**What this task involves**.
Please take the records that follow and repeat exactly the lines starting with the line with "white bell: 1 -> 0" and going on through the line with "brown key: 2 -> 0".

#####

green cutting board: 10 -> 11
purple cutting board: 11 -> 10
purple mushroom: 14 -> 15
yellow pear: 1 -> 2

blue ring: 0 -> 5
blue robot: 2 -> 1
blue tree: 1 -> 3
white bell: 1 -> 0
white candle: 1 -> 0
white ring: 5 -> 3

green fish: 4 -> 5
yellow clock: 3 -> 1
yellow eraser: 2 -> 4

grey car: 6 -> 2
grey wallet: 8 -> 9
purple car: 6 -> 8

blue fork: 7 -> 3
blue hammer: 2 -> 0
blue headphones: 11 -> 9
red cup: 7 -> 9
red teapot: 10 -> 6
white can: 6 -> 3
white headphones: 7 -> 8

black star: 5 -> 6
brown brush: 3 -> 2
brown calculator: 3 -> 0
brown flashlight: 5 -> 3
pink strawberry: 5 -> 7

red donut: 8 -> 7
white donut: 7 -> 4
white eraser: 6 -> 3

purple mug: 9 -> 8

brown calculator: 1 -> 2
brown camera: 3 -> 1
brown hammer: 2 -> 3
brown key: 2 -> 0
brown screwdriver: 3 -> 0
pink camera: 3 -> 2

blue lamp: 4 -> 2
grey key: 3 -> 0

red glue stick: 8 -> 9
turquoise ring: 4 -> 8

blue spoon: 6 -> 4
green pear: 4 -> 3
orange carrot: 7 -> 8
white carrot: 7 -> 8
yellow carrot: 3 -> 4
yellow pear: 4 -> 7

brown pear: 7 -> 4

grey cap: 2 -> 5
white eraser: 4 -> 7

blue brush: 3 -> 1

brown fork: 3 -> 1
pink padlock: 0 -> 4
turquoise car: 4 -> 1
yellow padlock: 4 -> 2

#####

**Your solution**.
white bell: 1 -> 0
white candle: 1 -> 0
white ring: 5 -> 3

green fish: 4 -> 5
yellow clock: 3 -> 1
yellow eraser: 2 -> 4

grey car: 6 -> 2
grey wallet: 8 -> 9
purple car: 6 -> 8

blue fork: 7 -> 3
blue hammer: 2 -> 0
blue headphones: 11 -> 9
red cup: 7 -> 9
red teapot: 10 -> 6
white can: 6 -> 3
white headphones: 7 -> 8

black star: 5 -> 6
brown brush: 3 -> 2
brown calculator: 3 -> 0
brown flashlight: 5 -> 3
pink strawberry: 5 -> 7

red donut: 8 -> 7
white donut: 7 -> 4
white eraser: 6 -> 3

purple mug: 9 -> 8

brown calculator: 1 -> 2
brown camera: 3 -> 1
brown hammer: 2 -> 3
brown key: 2 -> 0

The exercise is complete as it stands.